Provided records:
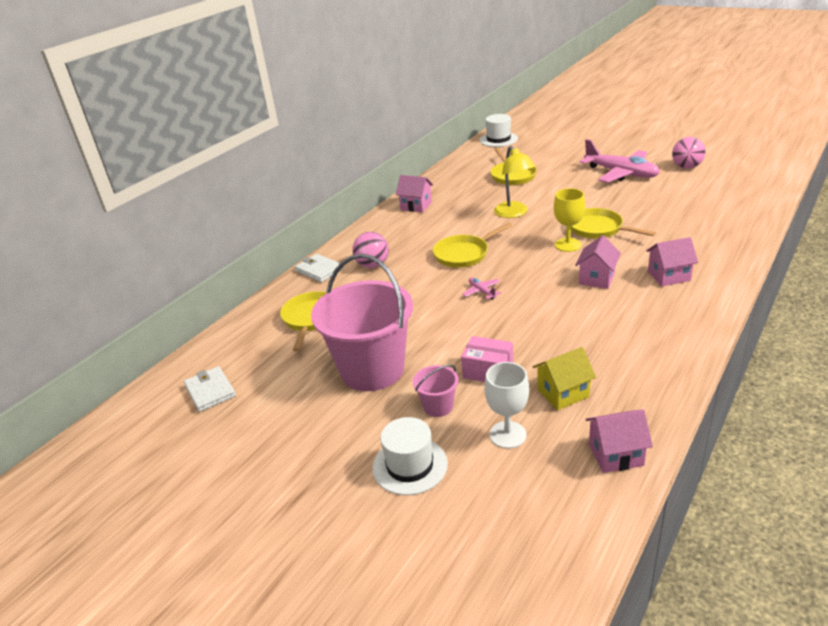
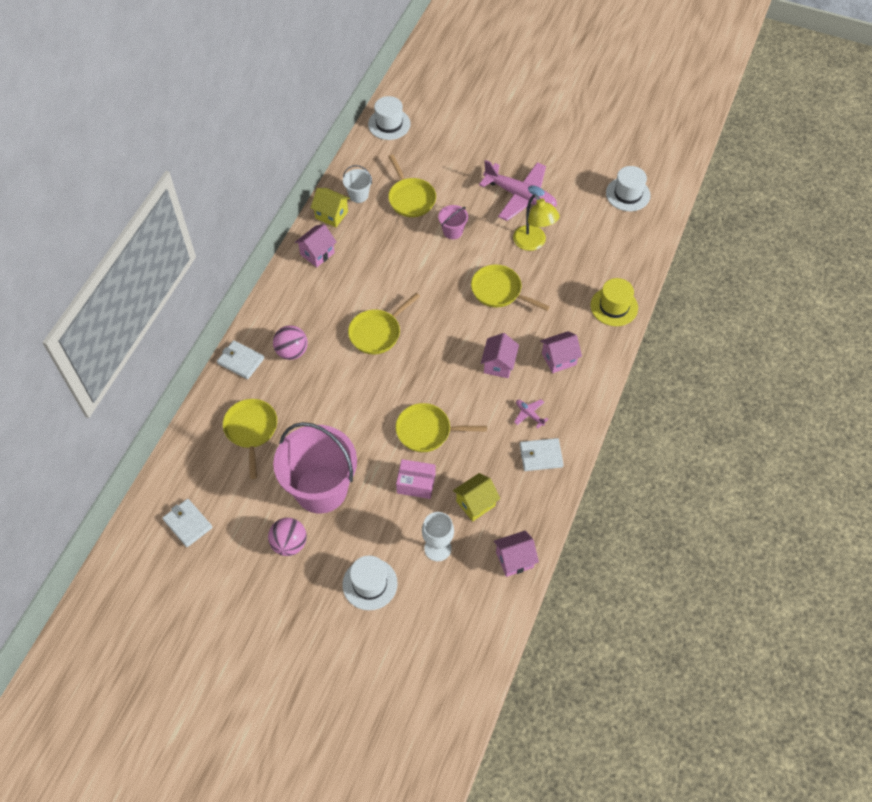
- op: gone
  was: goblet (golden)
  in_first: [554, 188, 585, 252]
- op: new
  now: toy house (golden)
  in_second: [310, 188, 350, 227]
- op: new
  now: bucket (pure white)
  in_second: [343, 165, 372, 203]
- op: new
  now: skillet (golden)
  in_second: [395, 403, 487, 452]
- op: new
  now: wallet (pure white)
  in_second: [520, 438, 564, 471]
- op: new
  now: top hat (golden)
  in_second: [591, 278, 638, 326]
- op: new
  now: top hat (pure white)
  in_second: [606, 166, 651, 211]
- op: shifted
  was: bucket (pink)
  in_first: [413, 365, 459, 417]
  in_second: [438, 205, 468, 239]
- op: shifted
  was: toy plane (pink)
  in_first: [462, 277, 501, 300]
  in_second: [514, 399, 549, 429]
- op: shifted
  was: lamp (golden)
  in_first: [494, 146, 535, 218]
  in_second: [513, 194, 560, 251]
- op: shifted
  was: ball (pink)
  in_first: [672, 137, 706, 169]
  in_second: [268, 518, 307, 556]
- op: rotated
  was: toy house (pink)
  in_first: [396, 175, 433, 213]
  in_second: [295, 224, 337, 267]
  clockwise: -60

Activity: A word-for-word copy of the records is needed, one that contains no pictures.

Answer to this task:
- op: gone
  was: goblet (golden)
  in_first: [554, 188, 585, 252]
- op: new
  now: toy house (golden)
  in_second: [310, 188, 350, 227]
- op: new
  now: bucket (pure white)
  in_second: [343, 165, 372, 203]
- op: new
  now: skillet (golden)
  in_second: [395, 403, 487, 452]
- op: new
  now: wallet (pure white)
  in_second: [520, 438, 564, 471]
- op: new
  now: top hat (golden)
  in_second: [591, 278, 638, 326]
- op: new
  now: top hat (pure white)
  in_second: [606, 166, 651, 211]
- op: shifted
  was: bucket (pink)
  in_first: [413, 365, 459, 417]
  in_second: [438, 205, 468, 239]
- op: shifted
  was: toy plane (pink)
  in_first: [462, 277, 501, 300]
  in_second: [514, 399, 549, 429]
- op: shifted
  was: lamp (golden)
  in_first: [494, 146, 535, 218]
  in_second: [513, 194, 560, 251]
- op: shifted
  was: ball (pink)
  in_first: [672, 137, 706, 169]
  in_second: [268, 518, 307, 556]
- op: rotated
  was: toy house (pink)
  in_first: [396, 175, 433, 213]
  in_second: [295, 224, 337, 267]
  clockwise: -60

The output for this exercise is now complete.